INFORMATION PROVIDED
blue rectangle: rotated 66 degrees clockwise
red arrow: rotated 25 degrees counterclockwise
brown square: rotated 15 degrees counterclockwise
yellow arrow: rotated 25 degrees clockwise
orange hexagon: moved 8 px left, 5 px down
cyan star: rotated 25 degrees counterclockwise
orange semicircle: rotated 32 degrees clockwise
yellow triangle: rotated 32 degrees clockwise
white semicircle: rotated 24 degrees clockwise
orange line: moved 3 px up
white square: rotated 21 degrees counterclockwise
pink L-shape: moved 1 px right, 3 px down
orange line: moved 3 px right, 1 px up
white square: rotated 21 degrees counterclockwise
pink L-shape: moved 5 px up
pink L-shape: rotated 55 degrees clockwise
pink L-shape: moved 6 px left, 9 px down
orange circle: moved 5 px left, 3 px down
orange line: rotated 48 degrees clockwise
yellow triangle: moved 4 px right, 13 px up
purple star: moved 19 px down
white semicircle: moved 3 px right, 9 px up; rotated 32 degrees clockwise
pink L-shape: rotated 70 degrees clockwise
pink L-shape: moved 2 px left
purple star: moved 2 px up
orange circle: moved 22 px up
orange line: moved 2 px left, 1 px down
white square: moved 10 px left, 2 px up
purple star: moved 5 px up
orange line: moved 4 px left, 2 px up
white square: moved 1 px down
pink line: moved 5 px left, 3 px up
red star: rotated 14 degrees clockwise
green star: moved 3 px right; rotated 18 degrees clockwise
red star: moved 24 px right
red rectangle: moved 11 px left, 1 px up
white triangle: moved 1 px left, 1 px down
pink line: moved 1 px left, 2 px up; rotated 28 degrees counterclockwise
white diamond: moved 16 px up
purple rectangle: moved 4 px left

EXERCISE
Copy every line of the records above character for character, in the same order.

THE RESULT
blue rectangle: rotated 66 degrees clockwise
red arrow: rotated 25 degrees counterclockwise
brown square: rotated 15 degrees counterclockwise
yellow arrow: rotated 25 degrees clockwise
orange hexagon: moved 8 px left, 5 px down
cyan star: rotated 25 degrees counterclockwise
orange semicircle: rotated 32 degrees clockwise
yellow triangle: rotated 32 degrees clockwise
white semicircle: rotated 24 degrees clockwise
orange line: moved 3 px up
white square: rotated 21 degrees counterclockwise
pink L-shape: moved 1 px right, 3 px down
orange line: moved 3 px right, 1 px up
white square: rotated 21 degrees counterclockwise
pink L-shape: moved 5 px up
pink L-shape: rotated 55 degrees clockwise
pink L-shape: moved 6 px left, 9 px down
orange circle: moved 5 px left, 3 px down
orange line: rotated 48 degrees clockwise
yellow triangle: moved 4 px right, 13 px up
purple star: moved 19 px down
white semicircle: moved 3 px right, 9 px up; rotated 32 degrees clockwise
pink L-shape: rotated 70 degrees clockwise
pink L-shape: moved 2 px left
purple star: moved 2 px up
orange circle: moved 22 px up
orange line: moved 2 px left, 1 px down
white square: moved 10 px left, 2 px up
purple star: moved 5 px up
orange line: moved 4 px left, 2 px up
white square: moved 1 px down
pink line: moved 5 px left, 3 px up
red star: rotated 14 degrees clockwise
green star: moved 3 px right; rotated 18 degrees clockwise
red star: moved 24 px right
red rectangle: moved 11 px left, 1 px up
white triangle: moved 1 px left, 1 px down
pink line: moved 1 px left, 2 px up; rotated 28 degrees counterclockwise
white diamond: moved 16 px up
purple rectangle: moved 4 px left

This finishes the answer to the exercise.